§ TASK DETAILS:
Without the pictures, output the records below word for word.
^^^^^^^^^^^^^^^^
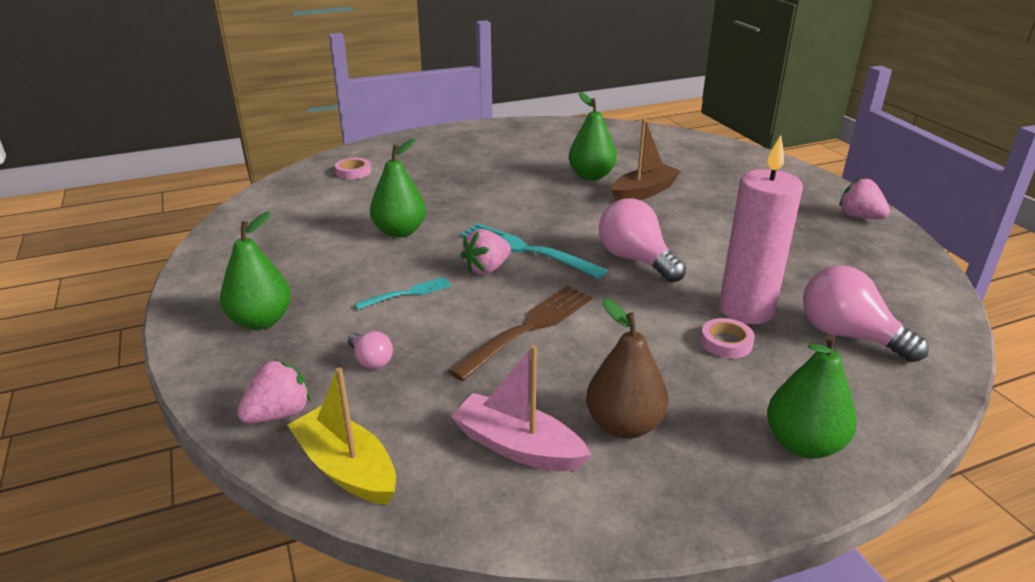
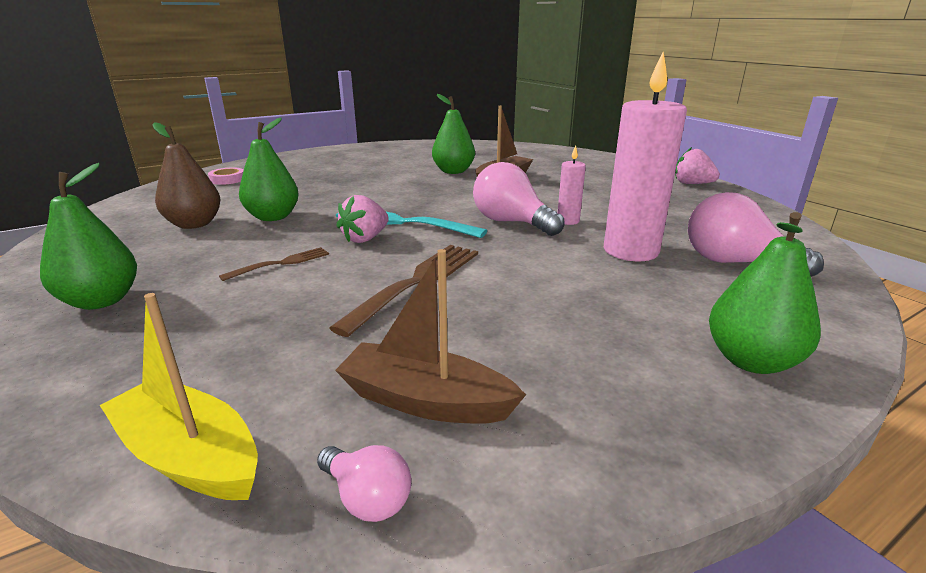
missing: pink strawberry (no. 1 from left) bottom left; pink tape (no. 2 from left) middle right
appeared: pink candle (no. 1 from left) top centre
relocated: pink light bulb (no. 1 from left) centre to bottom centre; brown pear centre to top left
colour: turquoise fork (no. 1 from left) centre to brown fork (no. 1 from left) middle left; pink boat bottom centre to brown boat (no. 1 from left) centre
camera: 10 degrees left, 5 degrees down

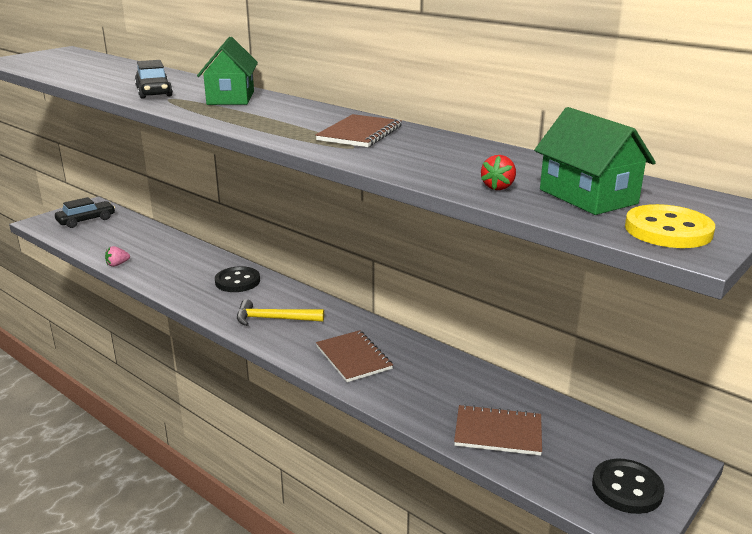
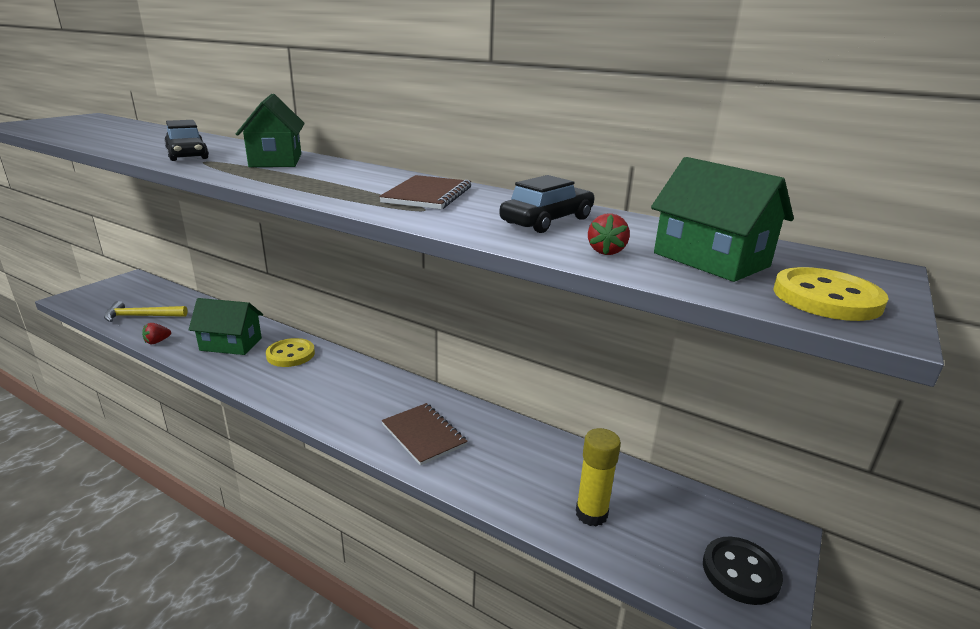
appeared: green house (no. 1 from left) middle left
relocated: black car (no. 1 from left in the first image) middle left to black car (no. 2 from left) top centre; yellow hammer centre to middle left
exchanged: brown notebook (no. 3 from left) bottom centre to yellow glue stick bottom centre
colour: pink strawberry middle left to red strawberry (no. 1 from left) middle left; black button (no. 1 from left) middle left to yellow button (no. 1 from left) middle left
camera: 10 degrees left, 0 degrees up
^^^^^^^^^^^^^^^^
§ ANSWER SPACE:
missing: pink strawberry (no. 1 from left) bottom left; pink tape (no. 2 from left) middle right
appeared: pink candle (no. 1 from left) top centre
relocated: pink light bulb (no. 1 from left) centre to bottom centre; brown pear centre to top left
colour: turquoise fork (no. 1 from left) centre to brown fork (no. 1 from left) middle left; pink boat bottom centre to brown boat (no. 1 from left) centre
camera: 10 degrees left, 5 degrees down

appeared: green house (no. 1 from left) middle left
relocated: black car (no. 1 from left in the first image) middle left to black car (no. 2 from left) top centre; yellow hammer centre to middle left
exchanged: brown notebook (no. 3 from left) bottom centre to yellow glue stick bottom centre
colour: pink strawberry middle left to red strawberry (no. 1 from left) middle left; black button (no. 1 from left) middle left to yellow button (no. 1 from left) middle left
camera: 10 degrees left, 0 degrees up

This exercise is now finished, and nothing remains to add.